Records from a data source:
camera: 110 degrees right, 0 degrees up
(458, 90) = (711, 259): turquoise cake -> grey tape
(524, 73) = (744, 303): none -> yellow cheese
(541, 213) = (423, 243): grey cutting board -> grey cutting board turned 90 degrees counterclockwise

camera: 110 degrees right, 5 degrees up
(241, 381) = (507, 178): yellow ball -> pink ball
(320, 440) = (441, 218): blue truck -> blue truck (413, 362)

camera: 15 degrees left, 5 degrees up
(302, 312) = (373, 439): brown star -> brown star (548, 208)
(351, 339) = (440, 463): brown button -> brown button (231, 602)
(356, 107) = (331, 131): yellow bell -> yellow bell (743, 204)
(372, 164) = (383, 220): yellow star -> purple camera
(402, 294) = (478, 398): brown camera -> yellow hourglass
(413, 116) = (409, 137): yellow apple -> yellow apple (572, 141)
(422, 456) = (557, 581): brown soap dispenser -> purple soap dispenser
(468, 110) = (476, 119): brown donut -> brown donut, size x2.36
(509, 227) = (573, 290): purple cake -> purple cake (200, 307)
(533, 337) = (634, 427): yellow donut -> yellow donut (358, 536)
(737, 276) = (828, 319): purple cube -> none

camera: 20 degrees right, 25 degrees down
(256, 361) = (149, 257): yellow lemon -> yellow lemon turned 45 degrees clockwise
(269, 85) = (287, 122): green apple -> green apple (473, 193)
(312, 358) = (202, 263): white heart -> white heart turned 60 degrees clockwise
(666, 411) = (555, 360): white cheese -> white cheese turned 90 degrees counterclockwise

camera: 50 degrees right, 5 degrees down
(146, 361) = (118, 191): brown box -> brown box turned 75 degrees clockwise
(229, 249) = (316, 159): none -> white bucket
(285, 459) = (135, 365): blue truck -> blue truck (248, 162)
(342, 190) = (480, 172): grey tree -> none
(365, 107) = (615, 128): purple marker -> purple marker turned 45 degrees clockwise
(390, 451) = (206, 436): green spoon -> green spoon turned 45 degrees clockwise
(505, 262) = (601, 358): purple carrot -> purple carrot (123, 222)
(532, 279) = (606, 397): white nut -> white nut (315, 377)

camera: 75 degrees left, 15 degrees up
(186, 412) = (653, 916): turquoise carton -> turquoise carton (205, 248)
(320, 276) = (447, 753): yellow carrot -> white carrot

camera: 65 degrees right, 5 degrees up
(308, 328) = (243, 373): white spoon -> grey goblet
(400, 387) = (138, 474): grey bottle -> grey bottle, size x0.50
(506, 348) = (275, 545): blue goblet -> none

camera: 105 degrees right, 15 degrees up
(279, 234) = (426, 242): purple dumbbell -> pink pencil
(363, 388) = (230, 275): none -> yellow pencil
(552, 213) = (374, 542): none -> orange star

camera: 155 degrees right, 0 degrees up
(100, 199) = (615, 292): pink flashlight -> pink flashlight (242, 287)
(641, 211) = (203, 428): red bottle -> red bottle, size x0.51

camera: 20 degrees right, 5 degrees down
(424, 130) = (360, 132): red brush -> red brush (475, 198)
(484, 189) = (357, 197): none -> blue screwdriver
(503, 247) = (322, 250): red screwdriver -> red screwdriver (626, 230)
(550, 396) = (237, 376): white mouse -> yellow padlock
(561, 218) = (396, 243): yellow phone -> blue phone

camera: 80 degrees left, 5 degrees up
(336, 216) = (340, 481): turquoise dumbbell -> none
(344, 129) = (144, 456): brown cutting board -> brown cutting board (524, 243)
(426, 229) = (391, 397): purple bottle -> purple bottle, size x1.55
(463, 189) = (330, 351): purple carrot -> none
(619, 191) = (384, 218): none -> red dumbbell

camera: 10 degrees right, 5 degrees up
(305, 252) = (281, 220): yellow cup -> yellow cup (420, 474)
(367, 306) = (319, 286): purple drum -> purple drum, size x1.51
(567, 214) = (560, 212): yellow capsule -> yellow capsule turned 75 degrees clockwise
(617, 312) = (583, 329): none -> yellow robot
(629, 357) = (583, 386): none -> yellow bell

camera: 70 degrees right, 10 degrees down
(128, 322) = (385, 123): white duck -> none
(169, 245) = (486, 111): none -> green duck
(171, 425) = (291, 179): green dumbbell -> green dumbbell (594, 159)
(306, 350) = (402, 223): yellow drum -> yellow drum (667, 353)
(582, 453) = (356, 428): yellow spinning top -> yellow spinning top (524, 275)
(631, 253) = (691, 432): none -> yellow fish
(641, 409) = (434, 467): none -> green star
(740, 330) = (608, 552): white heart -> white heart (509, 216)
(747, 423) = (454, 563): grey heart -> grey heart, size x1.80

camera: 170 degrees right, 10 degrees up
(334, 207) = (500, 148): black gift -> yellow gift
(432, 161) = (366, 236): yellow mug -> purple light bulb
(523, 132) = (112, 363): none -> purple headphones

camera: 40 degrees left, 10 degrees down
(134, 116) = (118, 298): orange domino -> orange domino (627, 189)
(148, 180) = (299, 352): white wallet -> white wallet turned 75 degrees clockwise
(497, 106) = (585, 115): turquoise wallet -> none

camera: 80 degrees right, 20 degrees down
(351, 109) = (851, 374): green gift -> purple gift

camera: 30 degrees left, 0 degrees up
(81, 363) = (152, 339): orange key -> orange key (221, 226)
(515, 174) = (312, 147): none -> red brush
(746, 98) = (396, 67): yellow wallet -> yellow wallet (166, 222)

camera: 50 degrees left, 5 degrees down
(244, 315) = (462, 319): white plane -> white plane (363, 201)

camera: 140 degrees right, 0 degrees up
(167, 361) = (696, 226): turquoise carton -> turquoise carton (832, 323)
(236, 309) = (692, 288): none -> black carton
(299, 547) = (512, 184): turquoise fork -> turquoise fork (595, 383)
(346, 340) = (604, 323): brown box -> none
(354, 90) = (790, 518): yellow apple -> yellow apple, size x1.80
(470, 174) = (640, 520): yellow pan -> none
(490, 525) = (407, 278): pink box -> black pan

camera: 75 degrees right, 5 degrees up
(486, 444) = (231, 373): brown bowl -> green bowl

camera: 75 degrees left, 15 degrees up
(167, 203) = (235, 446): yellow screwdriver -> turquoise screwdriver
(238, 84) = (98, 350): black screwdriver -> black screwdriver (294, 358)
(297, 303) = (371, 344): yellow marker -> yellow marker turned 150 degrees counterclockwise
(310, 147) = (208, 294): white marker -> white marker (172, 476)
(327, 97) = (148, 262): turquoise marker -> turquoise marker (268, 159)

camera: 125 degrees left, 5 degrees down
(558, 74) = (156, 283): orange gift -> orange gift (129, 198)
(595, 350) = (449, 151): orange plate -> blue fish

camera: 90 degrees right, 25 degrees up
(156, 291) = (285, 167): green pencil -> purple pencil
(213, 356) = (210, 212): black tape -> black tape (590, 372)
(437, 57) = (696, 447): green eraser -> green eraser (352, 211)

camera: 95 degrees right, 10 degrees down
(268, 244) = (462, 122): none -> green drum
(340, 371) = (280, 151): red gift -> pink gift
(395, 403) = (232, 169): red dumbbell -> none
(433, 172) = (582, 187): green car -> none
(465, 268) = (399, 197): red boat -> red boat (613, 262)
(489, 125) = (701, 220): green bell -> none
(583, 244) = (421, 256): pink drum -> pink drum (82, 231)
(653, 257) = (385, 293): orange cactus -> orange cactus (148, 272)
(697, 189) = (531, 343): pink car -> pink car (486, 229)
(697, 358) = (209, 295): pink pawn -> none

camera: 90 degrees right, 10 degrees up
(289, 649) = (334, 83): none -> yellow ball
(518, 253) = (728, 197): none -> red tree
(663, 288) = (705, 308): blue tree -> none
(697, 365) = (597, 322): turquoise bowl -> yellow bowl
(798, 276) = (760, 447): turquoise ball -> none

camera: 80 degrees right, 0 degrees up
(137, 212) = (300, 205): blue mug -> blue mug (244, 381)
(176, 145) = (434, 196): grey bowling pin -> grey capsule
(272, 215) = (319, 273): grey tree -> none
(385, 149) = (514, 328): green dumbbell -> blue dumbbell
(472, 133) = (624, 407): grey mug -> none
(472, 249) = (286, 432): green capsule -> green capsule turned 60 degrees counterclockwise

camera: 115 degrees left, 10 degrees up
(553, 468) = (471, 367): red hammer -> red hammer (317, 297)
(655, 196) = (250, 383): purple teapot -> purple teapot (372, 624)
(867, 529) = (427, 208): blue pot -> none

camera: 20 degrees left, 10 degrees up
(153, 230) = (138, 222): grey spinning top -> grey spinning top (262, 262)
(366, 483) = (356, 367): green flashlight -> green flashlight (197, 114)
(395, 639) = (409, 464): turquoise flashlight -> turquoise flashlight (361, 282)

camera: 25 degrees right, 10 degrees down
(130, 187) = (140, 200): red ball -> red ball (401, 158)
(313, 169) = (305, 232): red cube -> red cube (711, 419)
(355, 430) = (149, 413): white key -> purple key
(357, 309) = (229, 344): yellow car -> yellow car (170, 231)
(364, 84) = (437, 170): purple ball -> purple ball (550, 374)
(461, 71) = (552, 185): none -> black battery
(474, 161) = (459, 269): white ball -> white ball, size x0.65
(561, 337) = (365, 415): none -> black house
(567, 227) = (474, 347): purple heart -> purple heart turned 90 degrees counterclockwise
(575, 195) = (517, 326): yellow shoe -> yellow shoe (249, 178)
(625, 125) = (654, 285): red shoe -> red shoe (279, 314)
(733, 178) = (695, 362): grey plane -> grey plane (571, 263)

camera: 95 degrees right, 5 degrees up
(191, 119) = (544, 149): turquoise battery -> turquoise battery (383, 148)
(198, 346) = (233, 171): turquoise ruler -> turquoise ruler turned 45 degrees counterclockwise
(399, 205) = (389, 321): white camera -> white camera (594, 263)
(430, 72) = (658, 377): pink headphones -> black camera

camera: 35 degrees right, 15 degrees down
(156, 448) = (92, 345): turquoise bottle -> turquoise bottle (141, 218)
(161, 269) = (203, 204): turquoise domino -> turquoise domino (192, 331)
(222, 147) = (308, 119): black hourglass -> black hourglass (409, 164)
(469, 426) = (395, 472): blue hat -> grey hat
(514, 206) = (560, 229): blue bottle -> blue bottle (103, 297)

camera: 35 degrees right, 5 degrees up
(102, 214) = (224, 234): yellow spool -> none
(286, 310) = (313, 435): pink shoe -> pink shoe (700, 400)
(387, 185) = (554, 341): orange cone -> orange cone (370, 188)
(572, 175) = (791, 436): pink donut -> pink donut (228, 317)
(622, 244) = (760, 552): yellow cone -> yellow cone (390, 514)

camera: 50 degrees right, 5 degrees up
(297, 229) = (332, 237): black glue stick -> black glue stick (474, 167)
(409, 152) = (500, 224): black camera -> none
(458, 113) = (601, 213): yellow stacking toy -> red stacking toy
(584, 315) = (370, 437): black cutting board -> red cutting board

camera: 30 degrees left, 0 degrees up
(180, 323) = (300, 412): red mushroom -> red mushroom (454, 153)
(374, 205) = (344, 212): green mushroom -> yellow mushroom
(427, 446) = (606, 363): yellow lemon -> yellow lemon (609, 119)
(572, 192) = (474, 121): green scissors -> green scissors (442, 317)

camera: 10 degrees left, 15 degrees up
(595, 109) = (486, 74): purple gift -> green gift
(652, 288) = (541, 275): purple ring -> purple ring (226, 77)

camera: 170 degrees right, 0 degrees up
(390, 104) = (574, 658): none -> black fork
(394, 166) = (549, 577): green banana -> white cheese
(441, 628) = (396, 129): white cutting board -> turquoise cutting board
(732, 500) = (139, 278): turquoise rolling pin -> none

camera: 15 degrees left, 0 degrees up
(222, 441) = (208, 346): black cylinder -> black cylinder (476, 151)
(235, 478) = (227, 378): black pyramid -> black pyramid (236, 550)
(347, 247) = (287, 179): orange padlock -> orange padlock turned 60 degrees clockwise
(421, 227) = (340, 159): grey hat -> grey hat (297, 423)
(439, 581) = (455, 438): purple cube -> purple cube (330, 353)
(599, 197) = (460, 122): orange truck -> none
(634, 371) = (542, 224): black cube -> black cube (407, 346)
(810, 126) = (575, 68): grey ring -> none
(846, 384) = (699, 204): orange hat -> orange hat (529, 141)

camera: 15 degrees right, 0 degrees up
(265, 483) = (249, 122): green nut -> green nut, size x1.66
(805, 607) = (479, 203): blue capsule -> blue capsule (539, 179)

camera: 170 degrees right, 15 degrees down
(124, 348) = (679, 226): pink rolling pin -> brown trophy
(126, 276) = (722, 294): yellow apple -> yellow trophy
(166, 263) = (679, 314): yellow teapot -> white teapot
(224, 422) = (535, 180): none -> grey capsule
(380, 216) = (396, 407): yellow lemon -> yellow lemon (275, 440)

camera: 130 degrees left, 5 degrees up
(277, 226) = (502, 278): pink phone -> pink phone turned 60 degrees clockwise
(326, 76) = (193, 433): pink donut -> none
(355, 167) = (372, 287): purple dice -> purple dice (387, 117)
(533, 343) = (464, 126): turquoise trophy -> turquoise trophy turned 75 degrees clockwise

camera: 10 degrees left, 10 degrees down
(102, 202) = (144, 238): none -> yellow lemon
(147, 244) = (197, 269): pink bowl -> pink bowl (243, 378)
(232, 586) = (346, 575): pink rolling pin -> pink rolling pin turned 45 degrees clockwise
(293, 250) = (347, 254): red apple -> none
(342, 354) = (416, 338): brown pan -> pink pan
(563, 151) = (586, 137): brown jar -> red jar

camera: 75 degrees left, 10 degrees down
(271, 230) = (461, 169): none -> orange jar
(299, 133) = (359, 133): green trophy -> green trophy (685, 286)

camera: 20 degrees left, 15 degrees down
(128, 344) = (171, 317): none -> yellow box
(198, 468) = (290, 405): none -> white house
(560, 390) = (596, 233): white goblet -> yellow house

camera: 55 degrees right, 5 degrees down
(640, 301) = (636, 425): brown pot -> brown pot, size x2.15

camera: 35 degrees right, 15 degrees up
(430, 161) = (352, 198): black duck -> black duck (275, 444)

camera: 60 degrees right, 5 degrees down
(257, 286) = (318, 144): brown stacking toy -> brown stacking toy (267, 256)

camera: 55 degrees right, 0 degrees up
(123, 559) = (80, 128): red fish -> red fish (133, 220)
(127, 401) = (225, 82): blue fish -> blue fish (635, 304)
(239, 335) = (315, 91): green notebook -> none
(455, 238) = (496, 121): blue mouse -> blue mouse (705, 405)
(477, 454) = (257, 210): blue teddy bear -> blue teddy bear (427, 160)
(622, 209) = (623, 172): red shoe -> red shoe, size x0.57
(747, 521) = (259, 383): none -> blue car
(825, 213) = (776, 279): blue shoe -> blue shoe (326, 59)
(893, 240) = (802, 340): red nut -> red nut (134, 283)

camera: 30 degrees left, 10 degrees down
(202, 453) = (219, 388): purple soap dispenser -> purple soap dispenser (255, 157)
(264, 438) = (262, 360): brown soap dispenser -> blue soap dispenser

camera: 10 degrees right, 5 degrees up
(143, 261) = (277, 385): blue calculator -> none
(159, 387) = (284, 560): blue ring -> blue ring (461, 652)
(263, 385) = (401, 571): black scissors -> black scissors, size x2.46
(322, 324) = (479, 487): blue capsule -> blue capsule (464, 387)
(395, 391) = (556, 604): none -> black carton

> **EXERCISE GOAL**: Retrieve each line from the records above where the word "domino" occurs.

> **EXERCISE SOLUTION**:
(134, 116) = (118, 298): orange domino -> orange domino (627, 189)
(161, 269) = (203, 204): turquoise domino -> turquoise domino (192, 331)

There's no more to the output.